### [DATASET]

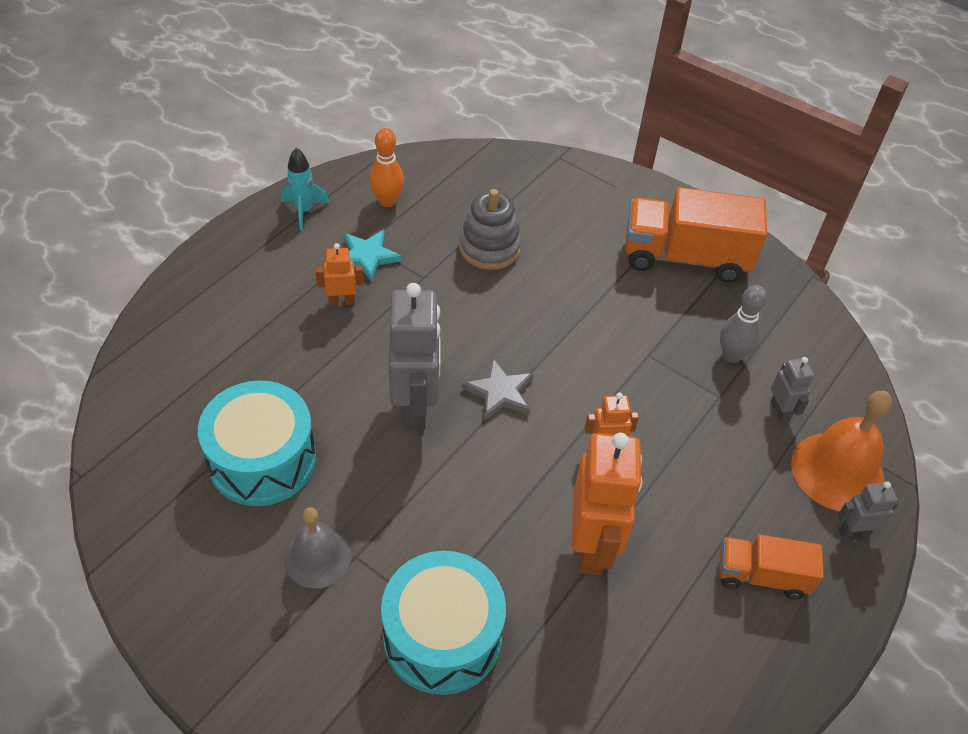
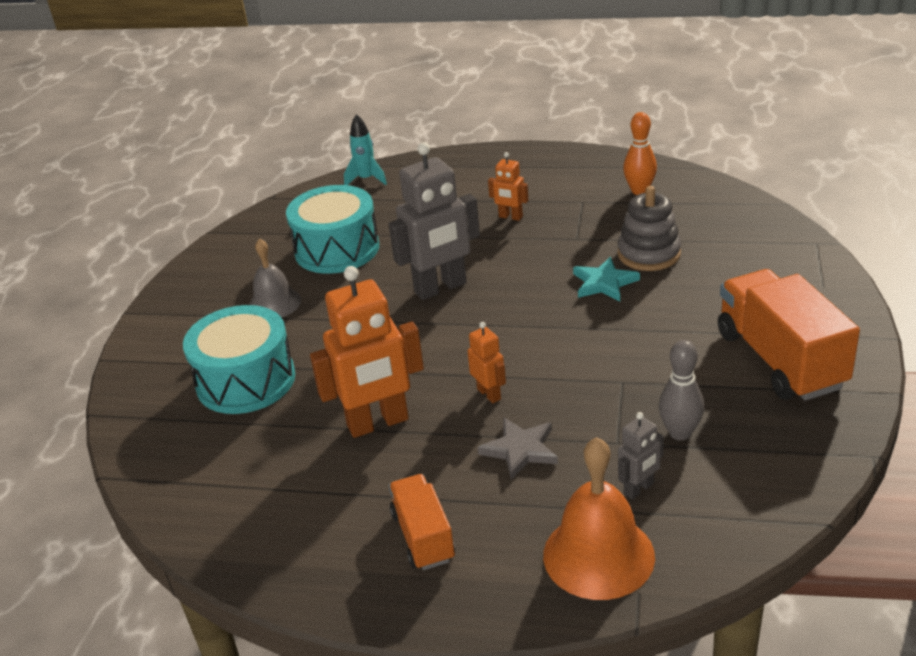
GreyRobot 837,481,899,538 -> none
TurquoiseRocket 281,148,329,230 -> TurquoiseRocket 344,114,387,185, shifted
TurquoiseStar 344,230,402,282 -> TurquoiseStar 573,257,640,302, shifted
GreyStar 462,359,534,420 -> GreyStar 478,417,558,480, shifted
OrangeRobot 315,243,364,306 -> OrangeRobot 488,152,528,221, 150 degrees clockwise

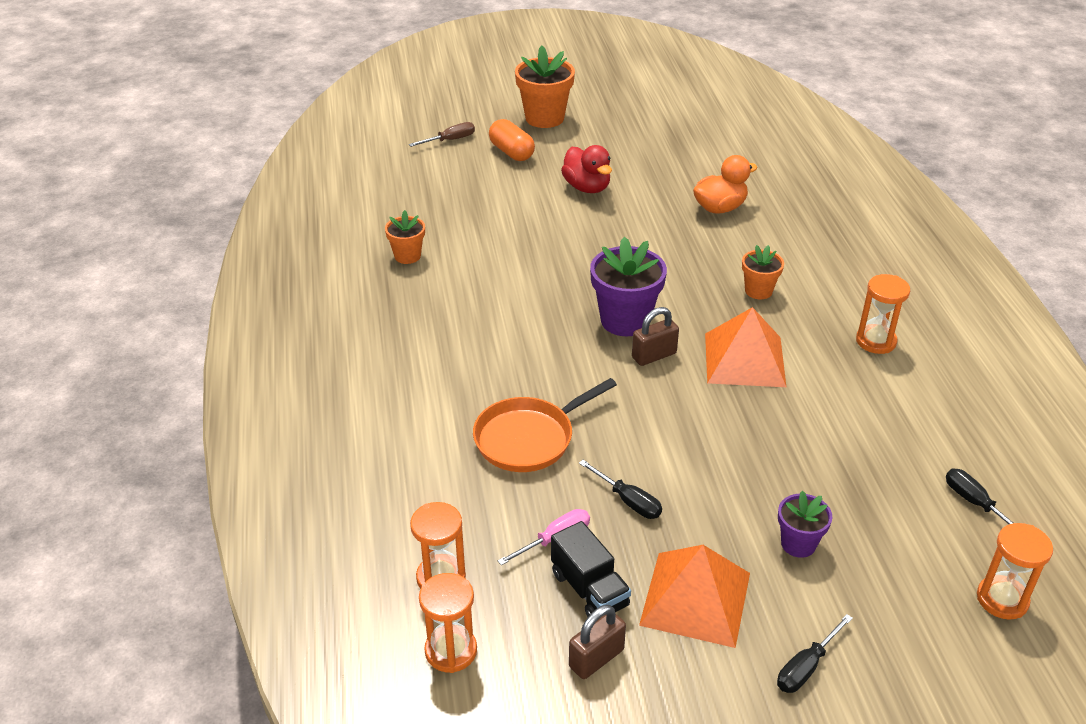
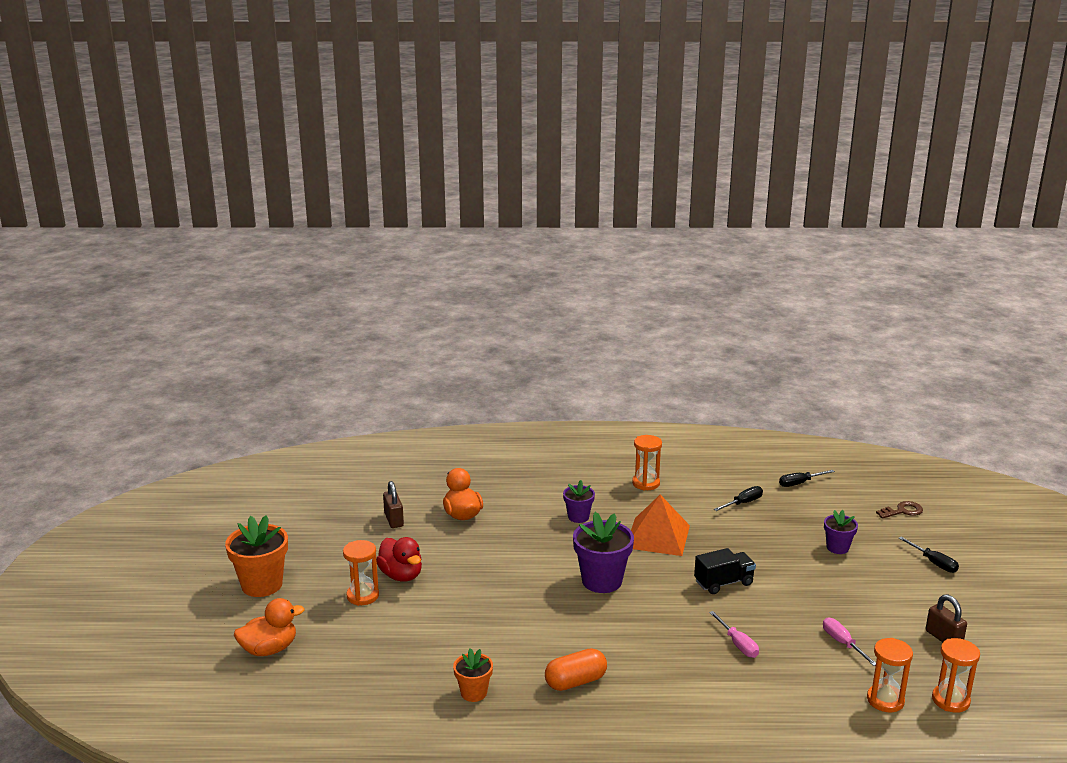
OrangePyramid 639,545,750,648 -> none
none -> BrownKey 876,501,923,519
OrangeCapsule 489,119,535,161 -> OrangeCapsule 545,648,607,691, shifted
BlackTruck 551,521,631,617 -> BlackTruck 694,548,756,594, shifted
BlackScrewdriver 579,460,662,519 -> BlackScrewdriver 714,486,763,511, shifted
BrownPadlock 632,307,679,366 -> BrownPadlock 383,481,404,528, shifted
OrangeHourglass 977,523,1053,620 -> OrangeHourglass 343,540,379,606, shifted
BrownScrewdriver 409,122,475,147 -> OrangeDuck 234,598,305,656
OrangePan 473,378,617,472 -> PinkScrewdriver 709,611,759,658
OrangeFlowerPot 742,245,784,299 -> PurpleFlowerPot 563,480,595,523
RedDuck 561,145,612,193 -> RedDuck 376,537,422,581, 75 degrees clockwise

### [TASK DESCRIPTION]
Set down each entry above exactly as it appears. Omit the pictures.

### [RESPONSE BOX]
GreyRobot 837,481,899,538 -> none
TurquoiseRocket 281,148,329,230 -> TurquoiseRocket 344,114,387,185, shifted
TurquoiseStar 344,230,402,282 -> TurquoiseStar 573,257,640,302, shifted
GreyStar 462,359,534,420 -> GreyStar 478,417,558,480, shifted
OrangeRobot 315,243,364,306 -> OrangeRobot 488,152,528,221, 150 degrees clockwise

OrangePyramid 639,545,750,648 -> none
none -> BrownKey 876,501,923,519
OrangeCapsule 489,119,535,161 -> OrangeCapsule 545,648,607,691, shifted
BlackTruck 551,521,631,617 -> BlackTruck 694,548,756,594, shifted
BlackScrewdriver 579,460,662,519 -> BlackScrewdriver 714,486,763,511, shifted
BrownPadlock 632,307,679,366 -> BrownPadlock 383,481,404,528, shifted
OrangeHourglass 977,523,1053,620 -> OrangeHourglass 343,540,379,606, shifted
BrownScrewdriver 409,122,475,147 -> OrangeDuck 234,598,305,656
OrangePan 473,378,617,472 -> PinkScrewdriver 709,611,759,658
OrangeFlowerPot 742,245,784,299 -> PurpleFlowerPot 563,480,595,523
RedDuck 561,145,612,193 -> RedDuck 376,537,422,581, 75 degrees clockwise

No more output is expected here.